> _WHAT YOU NEED TO DO_
Which lines in the entries below contain the string "pillow"? Show each of them in full.

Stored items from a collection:
<<<<

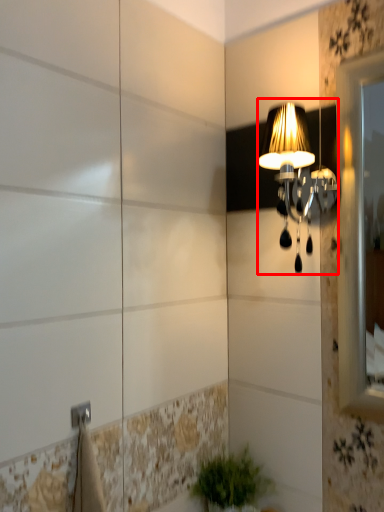
Question: In this image, where is lamp (annotated by the red box) located relative to houseplant?

Choices:
 (A) left
 (B) right

Answer: (B)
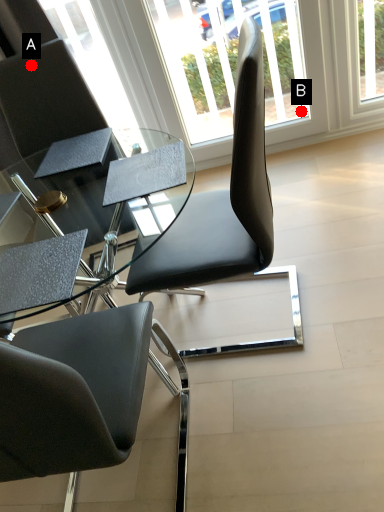
Question: Two points are circled on the image, labeled by A and B beside each circle. Which point is closer to the camera taking this photo?

Choices:
 (A) A is closer
 (B) B is closer

Answer: (A)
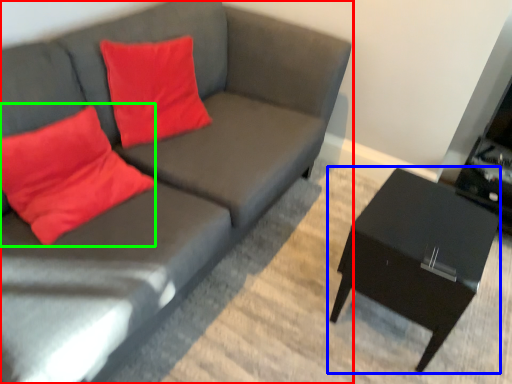
Question: Based on their relative distances, which object is nearer to studio couch (highlighted by a red box)? Choose from table (highlighted by a blue box) and throw pillow (highlighted by a green box).

Choices:
 (A) table
 (B) throw pillow

Answer: (B)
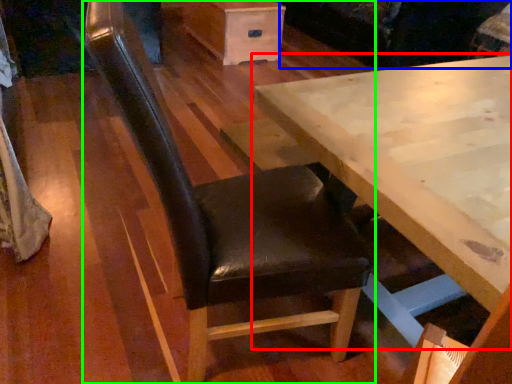
Question: Considering the real-world distances, which object is farthest from table (highlighted by a red box)? couch (highlighted by a blue box) or chair (highlighted by a green box)?

Choices:
 (A) couch
 (B) chair

Answer: (A)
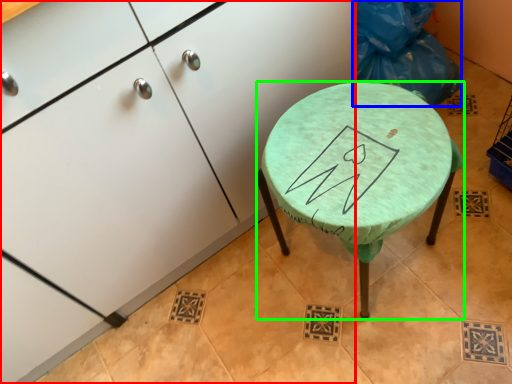
Question: Which is farther away from cabinetry (highlighted by a red box)? garbage (highlighted by a blue box) or stool (highlighted by a green box)?

Choices:
 (A) garbage
 (B) stool

Answer: (A)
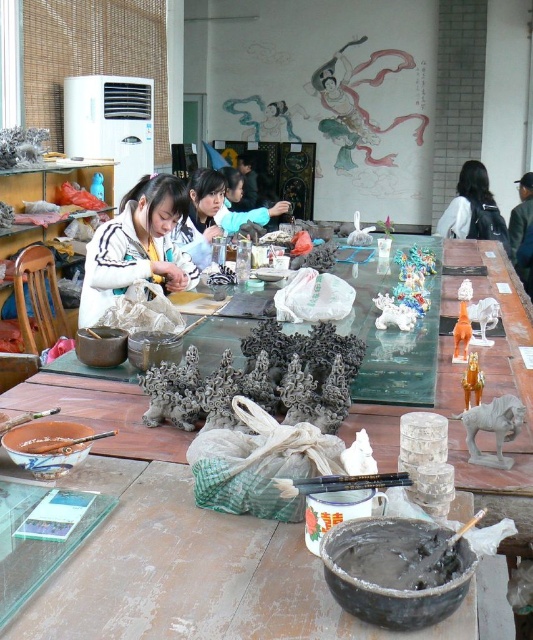
You are an artist working in the workshop. You need to retrieve the smooth gray paste at lower center but first must move the white matte jacket at center. Which object should you move first to access the other?

The white matte jacket at center is positioned on the left side of the smooth gray paste at lower center, so you should move the white matte jacket at center first to access the smooth gray paste at lower center.

Based on the photo, you are an artist working in the workshop and need to access both the white matte jacket at center and the black fabric bag at right. Which object is closer to you as you stand at the front of the table?

The white matte jacket at center is closer to you since it is in front of the black fabric bag at right.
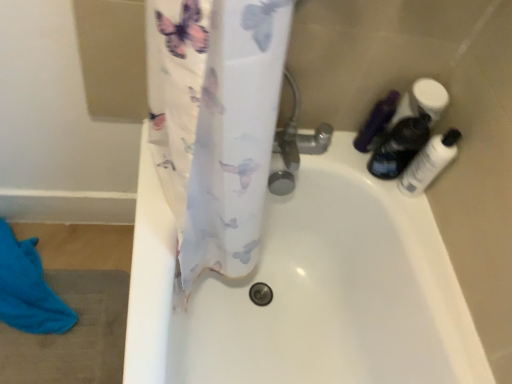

>>>>

> _ANSWER TO THE PROBLEM_
Question: Based on their relative distances, which object is nearer to studio couch (highlighted by a red box)? Choose from table (highlighted by a blue box) and throw pillow (highlighted by a green box).
 (B) throw pillow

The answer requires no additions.